### [Exercise description]
What lines in the following entries hold the word "minus"? Copy each one.

Extracted records:
━━━━━━━━━━━━━━━━

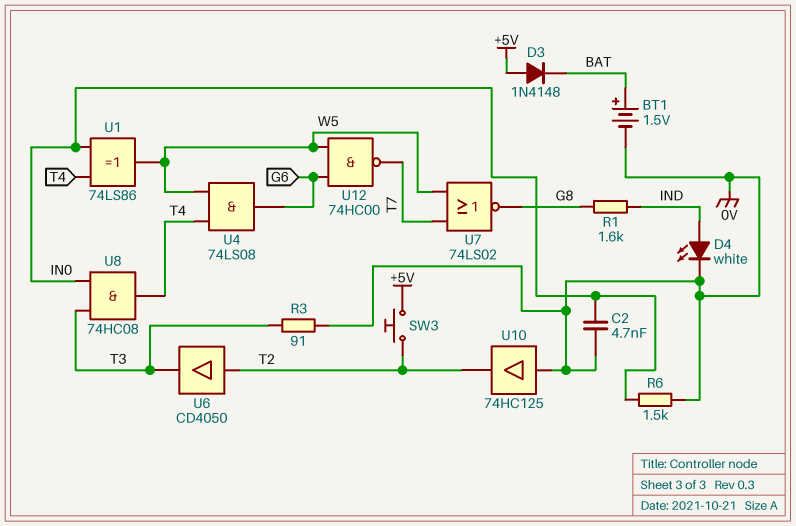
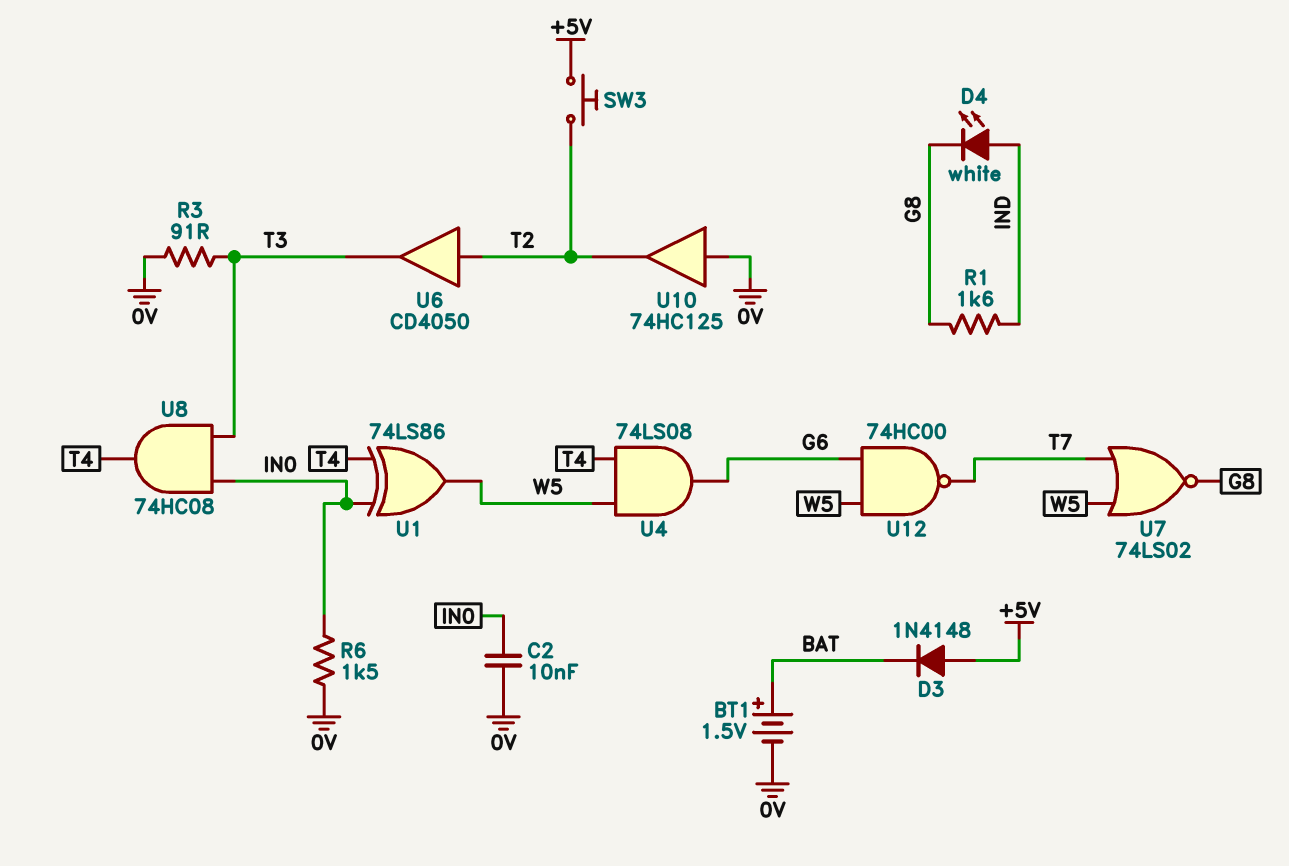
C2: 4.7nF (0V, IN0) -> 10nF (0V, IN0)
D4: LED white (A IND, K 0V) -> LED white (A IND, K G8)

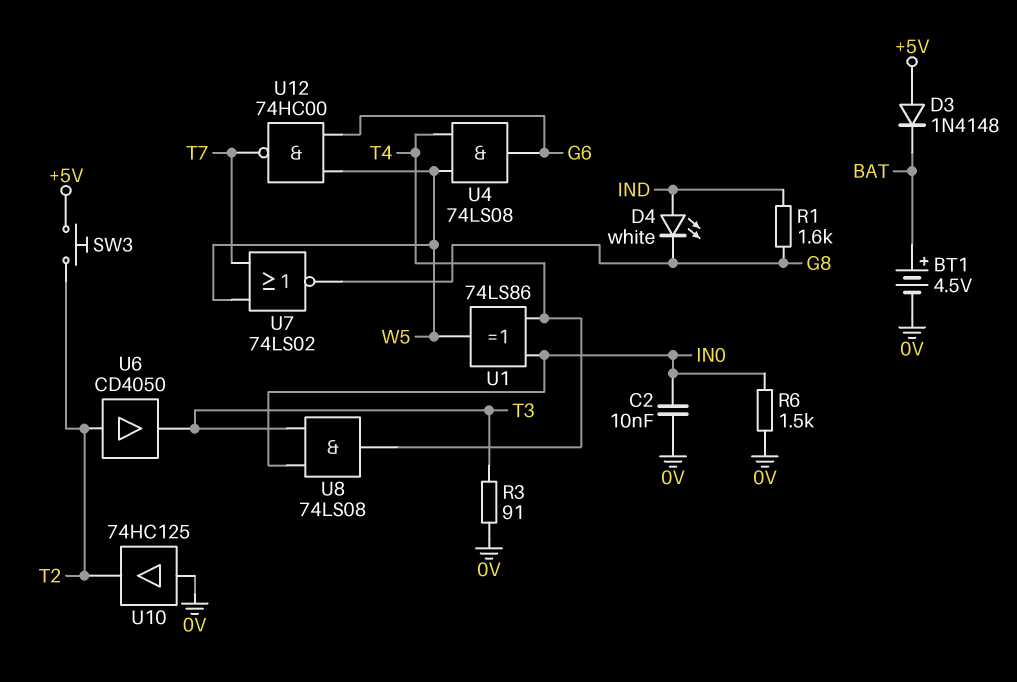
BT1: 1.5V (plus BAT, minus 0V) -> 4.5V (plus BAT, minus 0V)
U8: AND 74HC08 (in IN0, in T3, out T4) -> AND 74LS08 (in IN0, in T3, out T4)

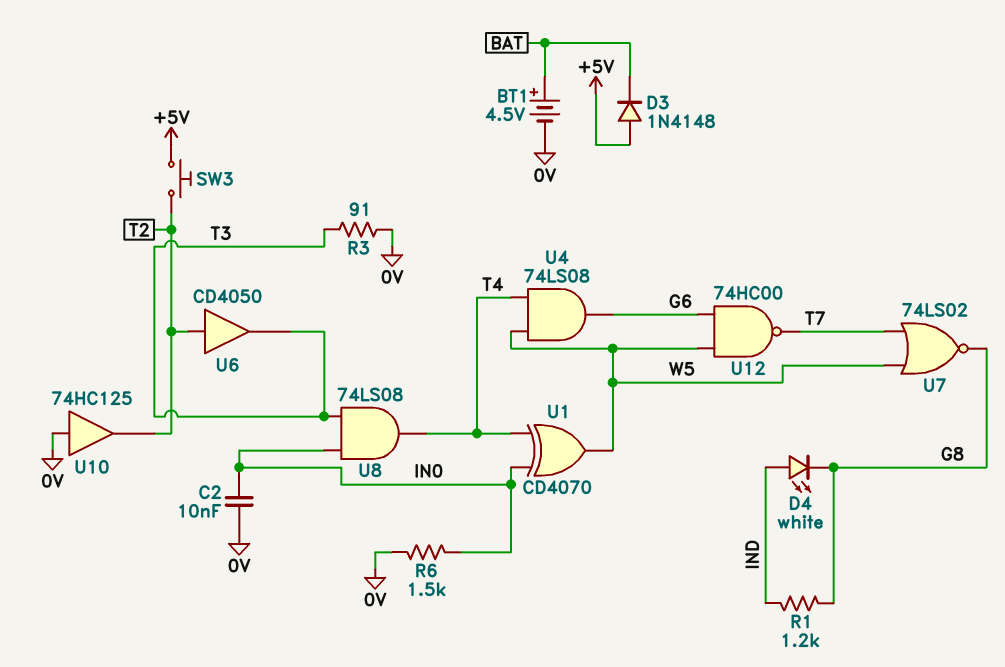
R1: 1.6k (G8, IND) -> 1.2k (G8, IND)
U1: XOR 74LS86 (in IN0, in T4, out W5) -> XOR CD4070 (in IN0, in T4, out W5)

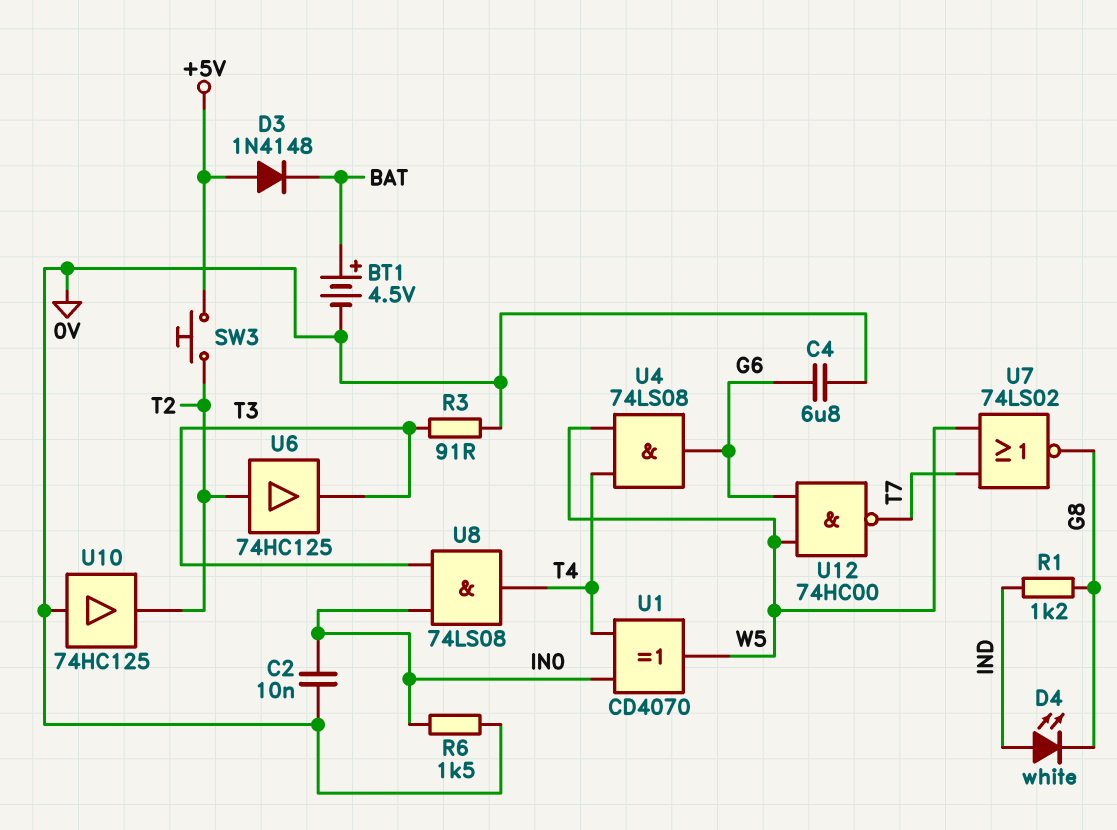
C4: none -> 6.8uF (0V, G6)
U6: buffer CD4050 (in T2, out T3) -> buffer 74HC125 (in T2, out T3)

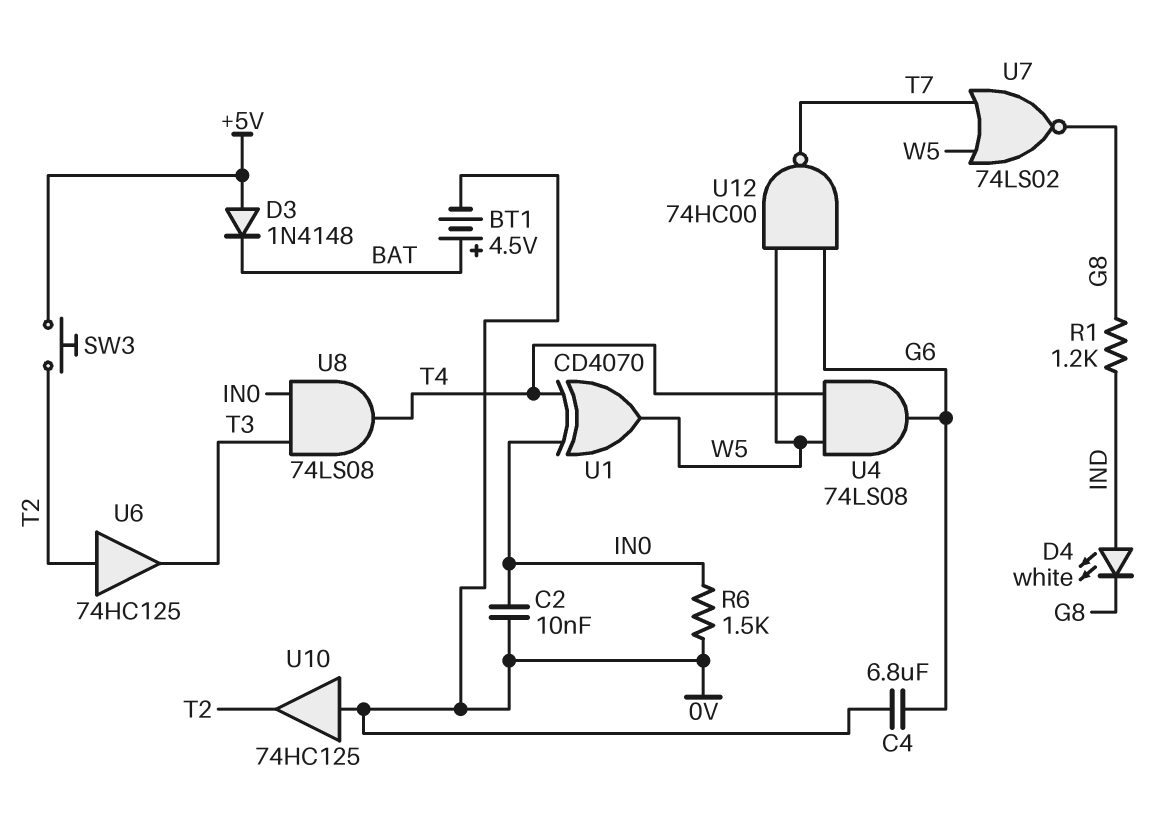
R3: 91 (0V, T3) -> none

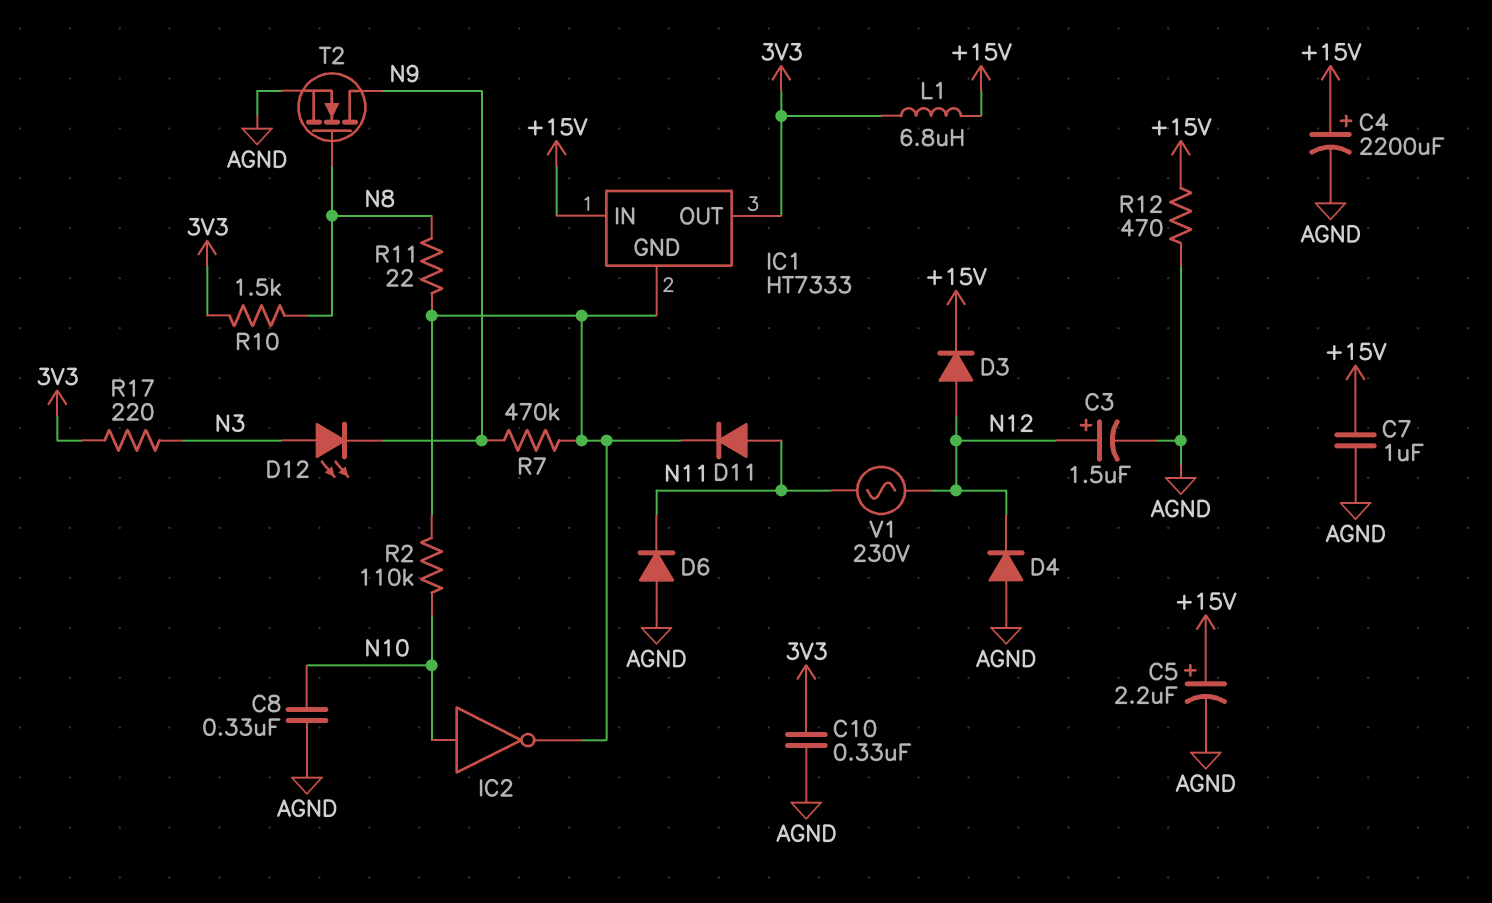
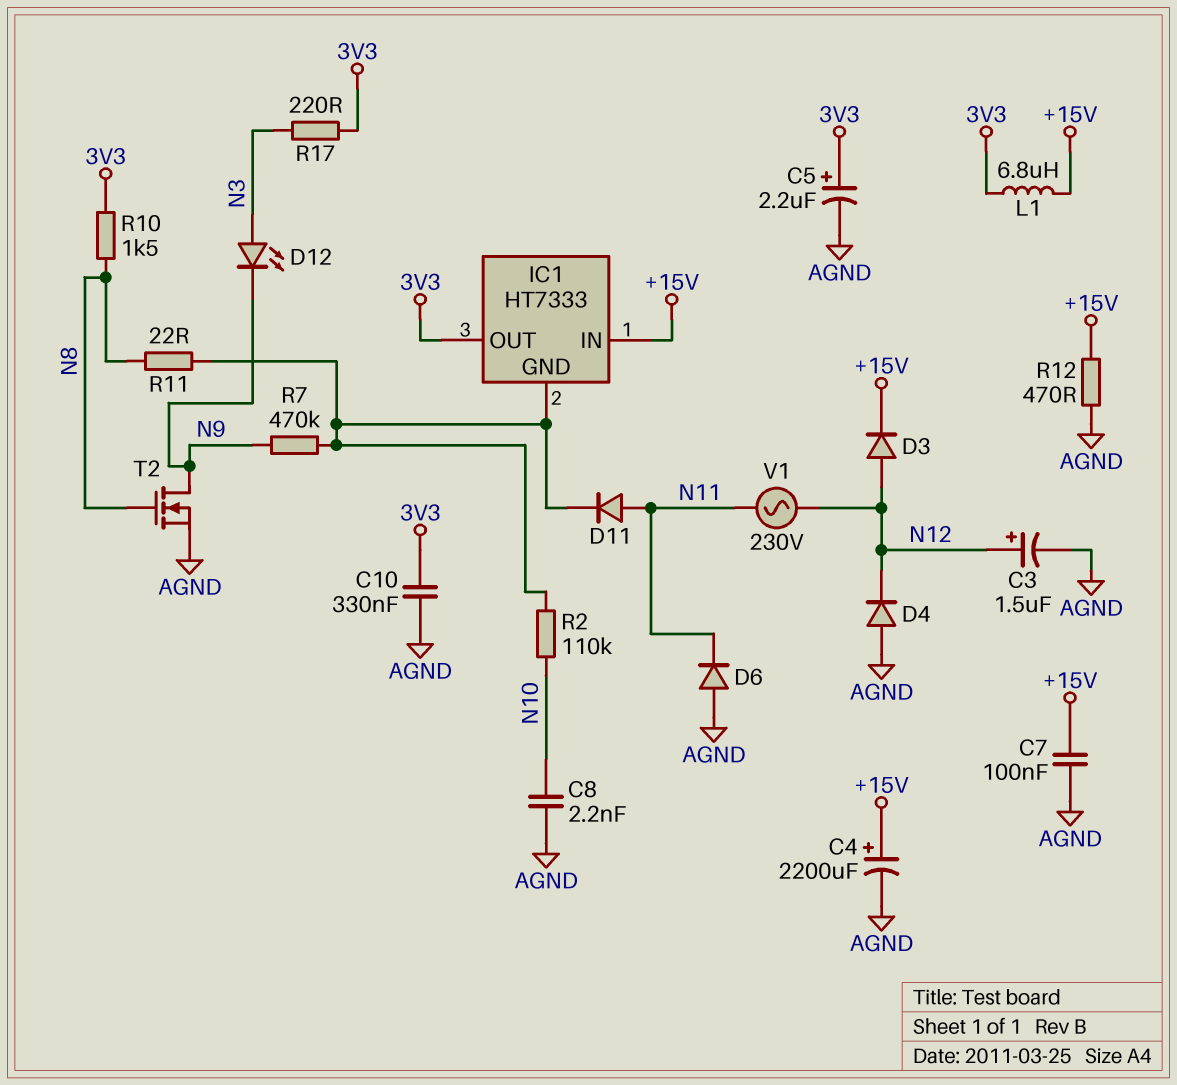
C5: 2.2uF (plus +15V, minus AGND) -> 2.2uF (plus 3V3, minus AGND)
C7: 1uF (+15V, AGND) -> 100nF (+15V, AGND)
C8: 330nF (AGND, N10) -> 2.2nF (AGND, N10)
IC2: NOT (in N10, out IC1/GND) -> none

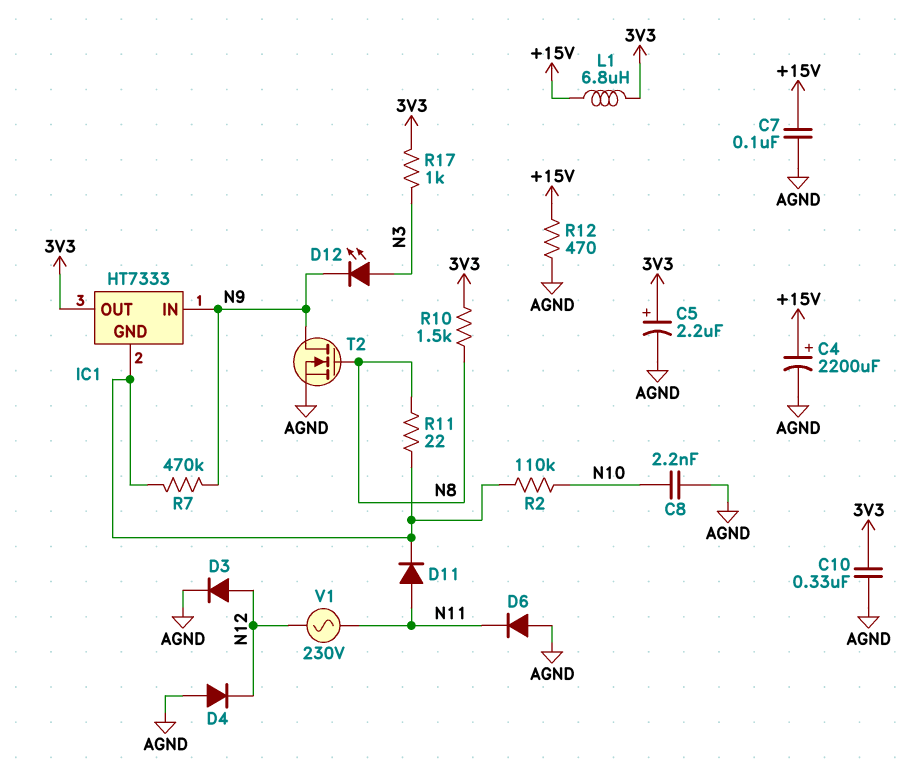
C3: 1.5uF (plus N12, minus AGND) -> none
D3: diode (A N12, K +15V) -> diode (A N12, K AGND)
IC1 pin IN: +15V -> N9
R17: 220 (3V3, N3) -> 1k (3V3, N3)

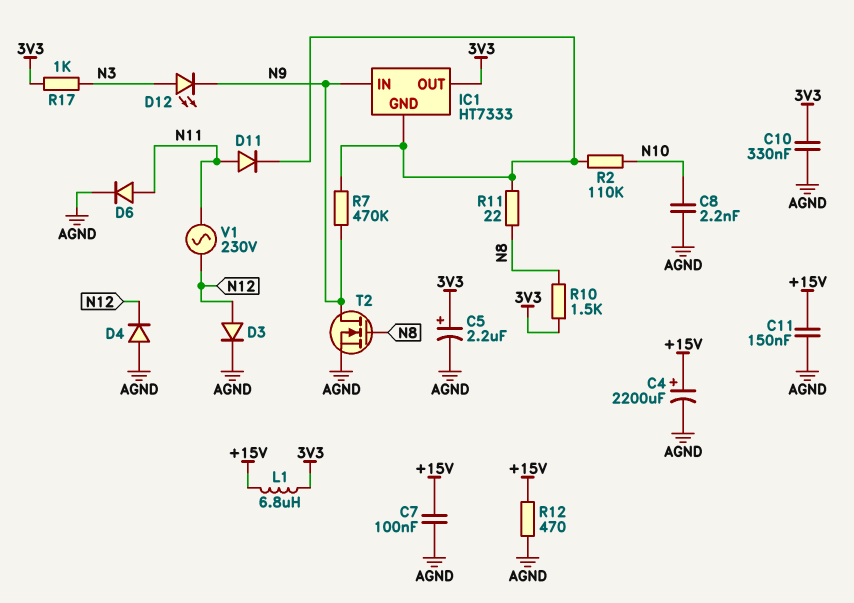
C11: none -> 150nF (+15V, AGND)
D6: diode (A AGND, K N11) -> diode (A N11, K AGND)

━━━━━━━━━━━━━━━━

### [Answer box]
BT1: 1.5V (plus BAT, minus 0V) -> 4.5V (plus BAT, minus 0V)
C5: 2.2uF (plus +15V, minus AGND) -> 2.2uF (plus 3V3, minus AGND)
C3: 1.5uF (plus N12, minus AGND) -> none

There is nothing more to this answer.